* _Task to complete_
With the line containing "C3: none -> 33uF (plus VB, minus VCC)" as the starting point, output the remaining lines of the data exactly as they are, through the last.

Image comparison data
|---|

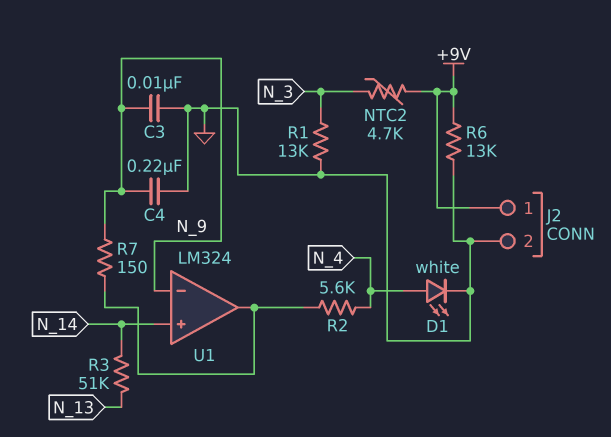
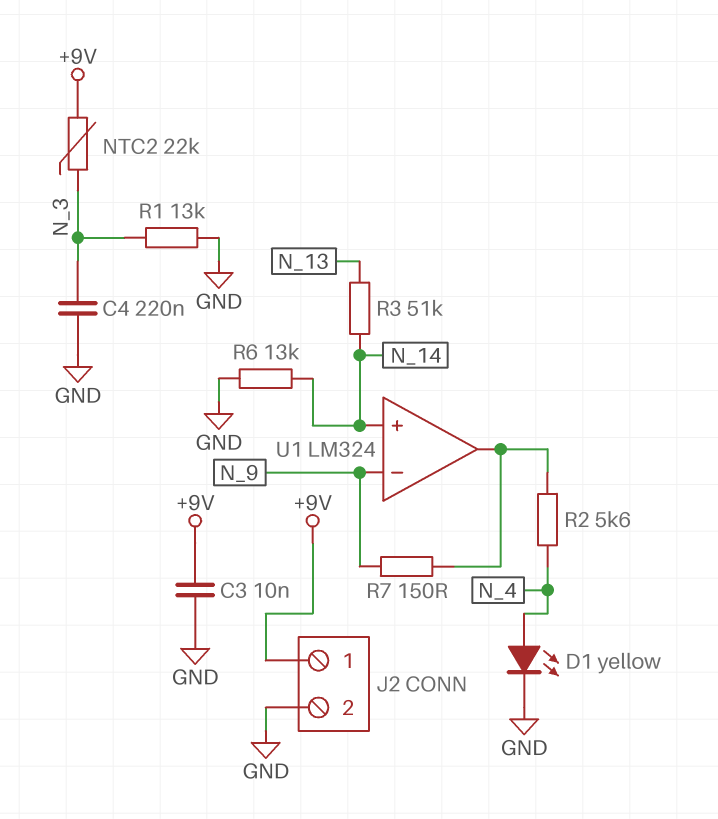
C3: 10nF (GND, N_9) -> 10nF (+9V, GND)
C4: 220nF (GND, N_9) -> 220nF (GND, N_3)
D1: LED white (A N_4, K GND) -> LED yellow (A N_4, K GND)
NTC2: 4.7k (+9V, N_3) -> 22k (+9V, N_3)
R6: 13k (+9V, GND) -> 13k (GND, N_14)

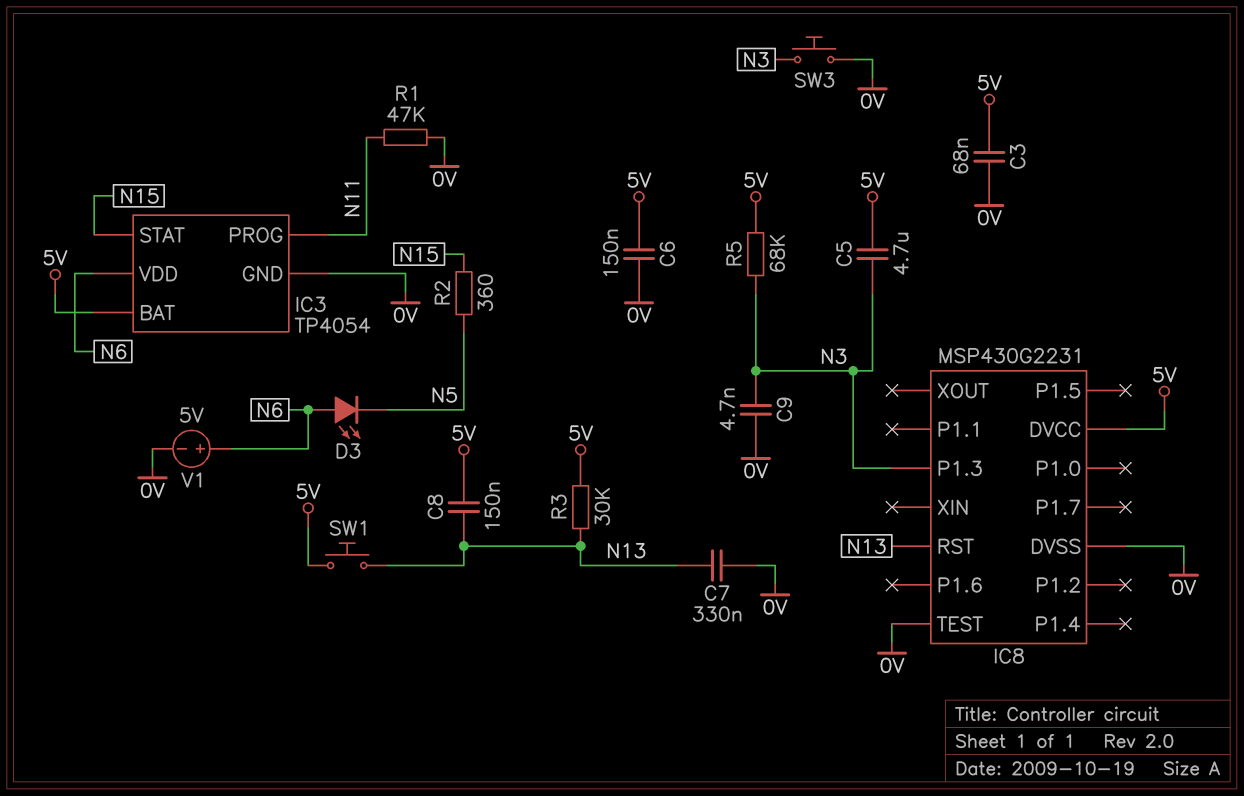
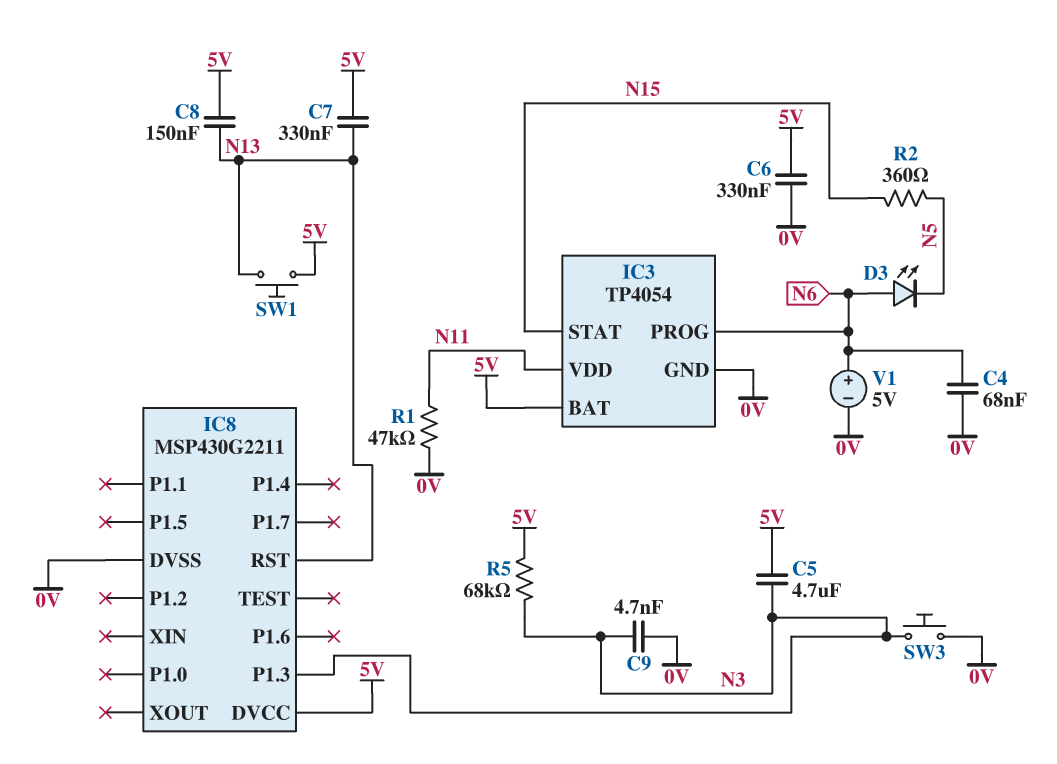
C3: 68nF (0V, 5V) -> none
C4: none -> 68nF (0V, N6)
C6: 150nF (0V, 5V) -> 330nF (0V, 5V)
C7: 330nF (0V, N13) -> 330nF (5V, N13)
IC3 pin PROG: N11 -> N6
IC3 pin VDD: N6 -> N11
IC8: MSP430G2231 -> MSP430G2211
IC8 pin TEST: 0V -> none
R3: 30k (5V, N13) -> none

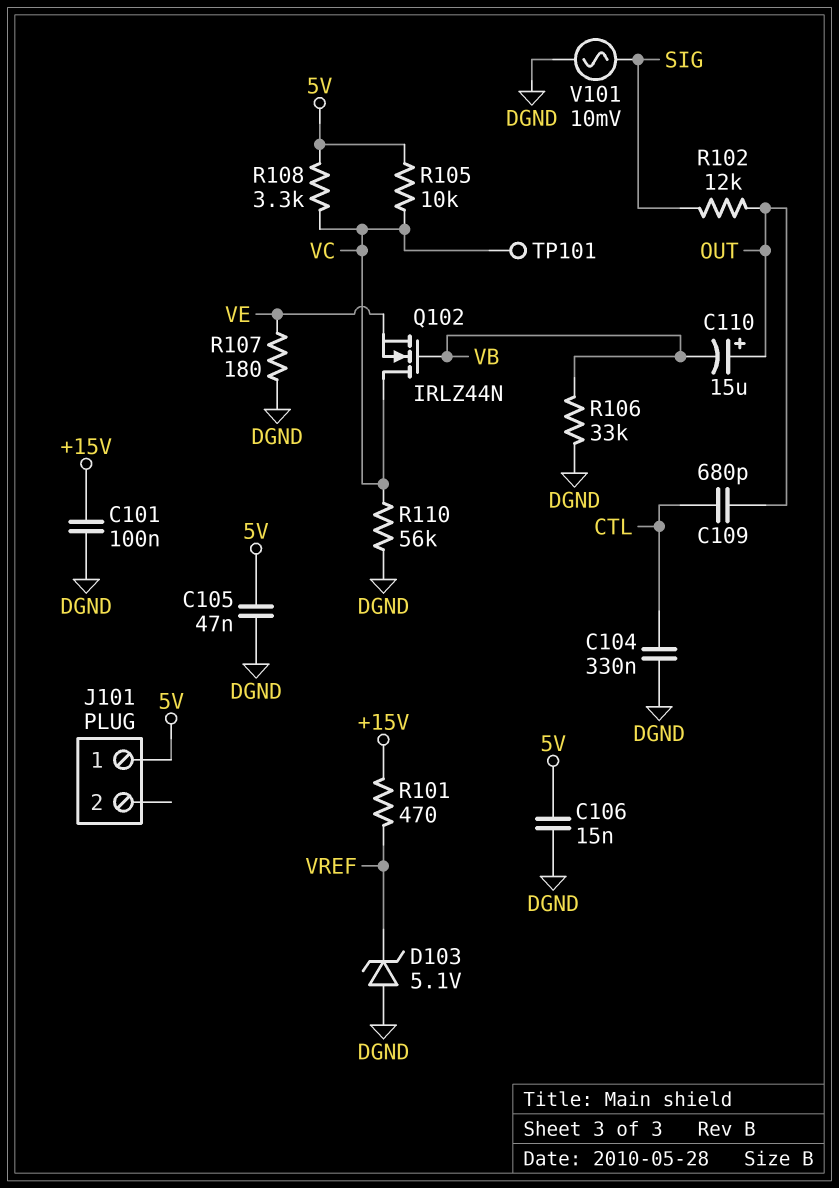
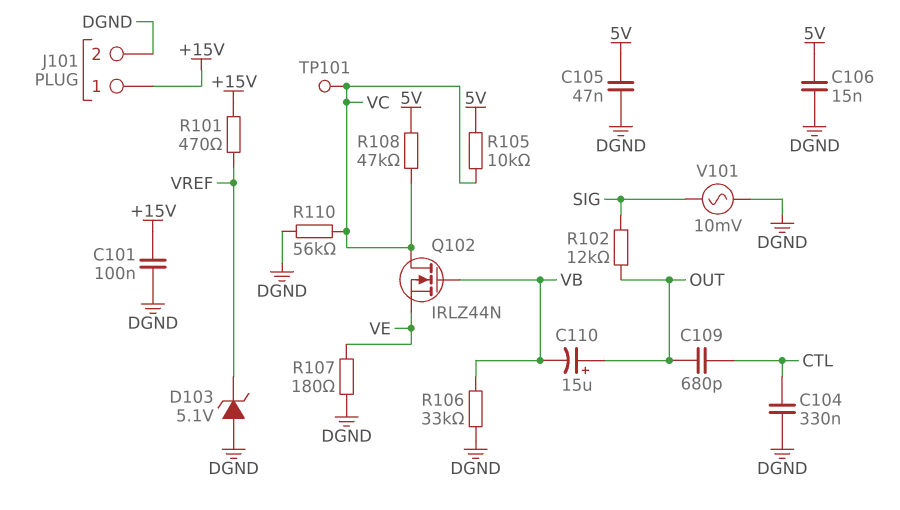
J101 pin 1: 5V -> +15V
J101 pin 2: none -> DGND
R108: 3.3k (5V, VC) -> 47k (5V, VC)

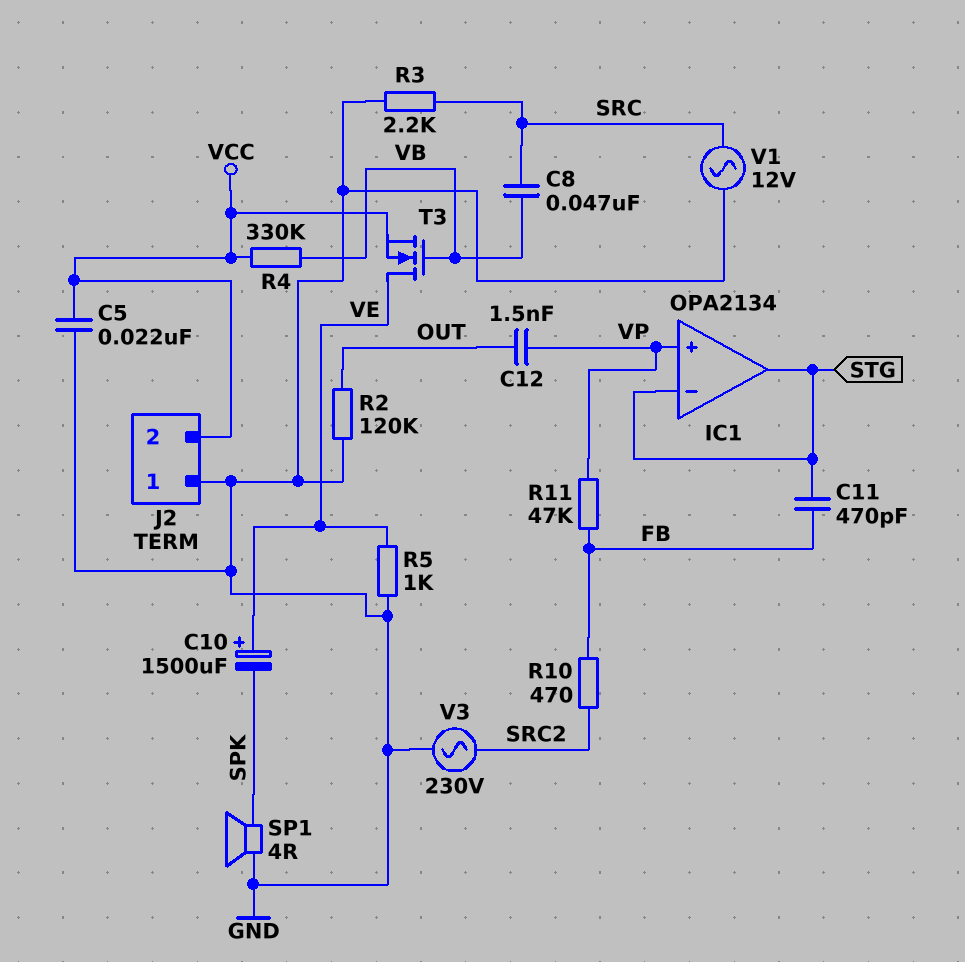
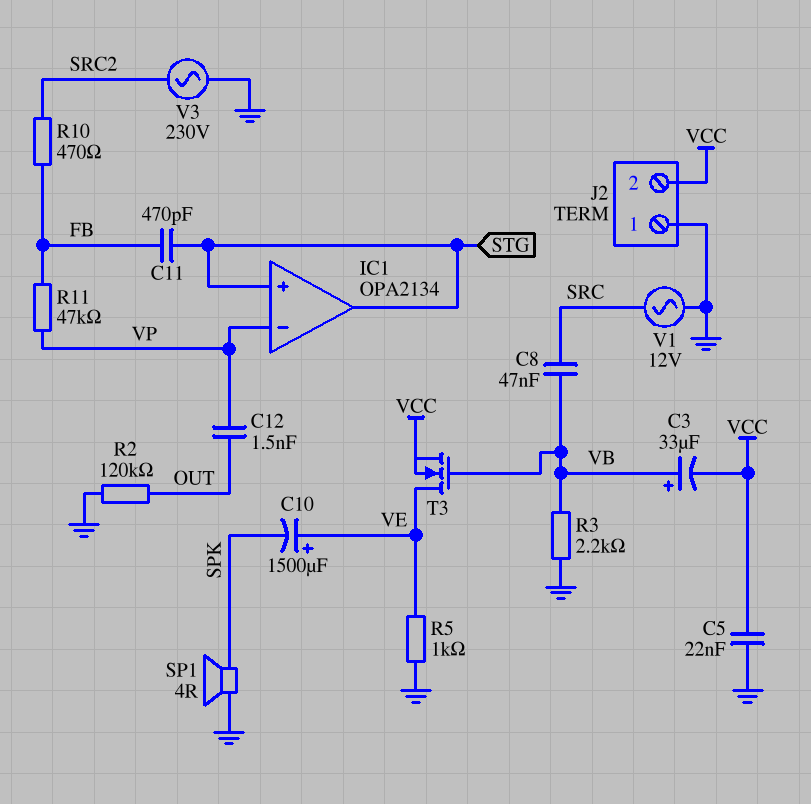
C3: none -> 33uF (plus VB, minus VCC)
IC1 pin in+: VP -> STG
IC1 pin in-: STG -> VP
R3: 2.2k (GND, SRC) -> 2.2k (GND, VB)
R4: 330k (VB, VCC) -> none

|---|

* _Response below_
C3: none -> 33uF (plus VB, minus VCC)
IC1 pin in+: VP -> STG
IC1 pin in-: STG -> VP
R3: 2.2k (GND, SRC) -> 2.2k (GND, VB)
R4: 330k (VB, VCC) -> none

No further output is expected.